> **DATA EXTRACT**
-----

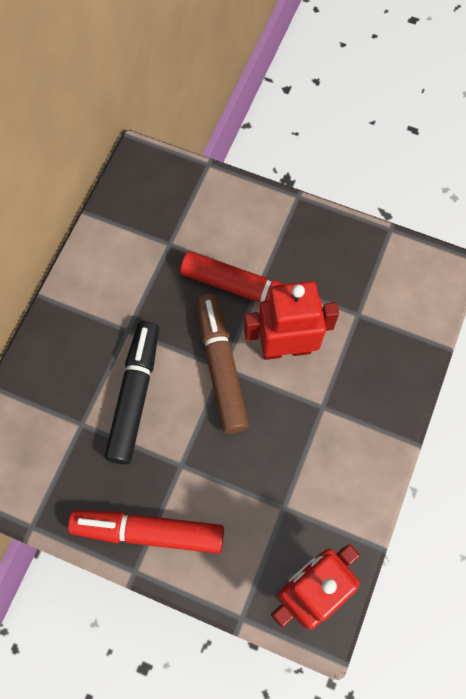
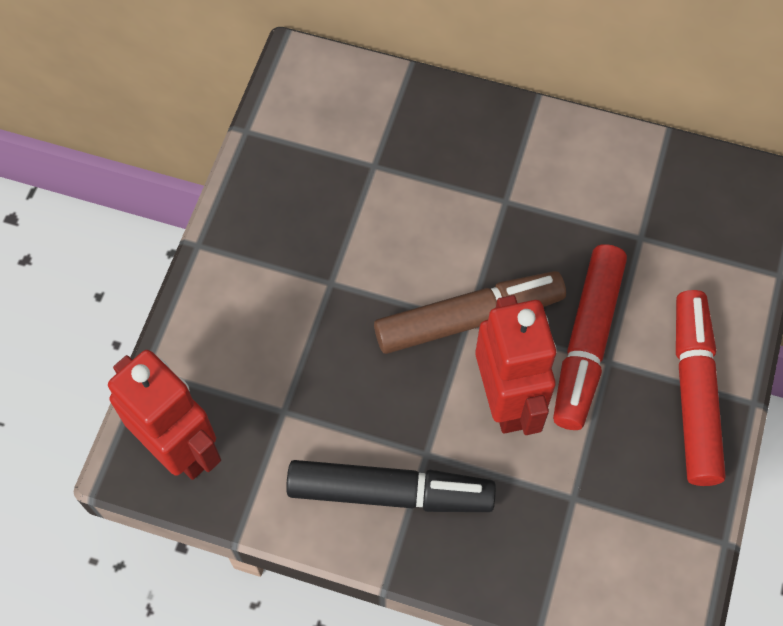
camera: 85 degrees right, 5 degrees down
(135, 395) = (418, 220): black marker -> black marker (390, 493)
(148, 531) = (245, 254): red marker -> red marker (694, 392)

-----

> **YOUR TASK**
Show every line of the material above in which "marker" is present.

> **RESPONSE TO THIS TASK**
(135, 395) = (418, 220): black marker -> black marker (390, 493)
(148, 531) = (245, 254): red marker -> red marker (694, 392)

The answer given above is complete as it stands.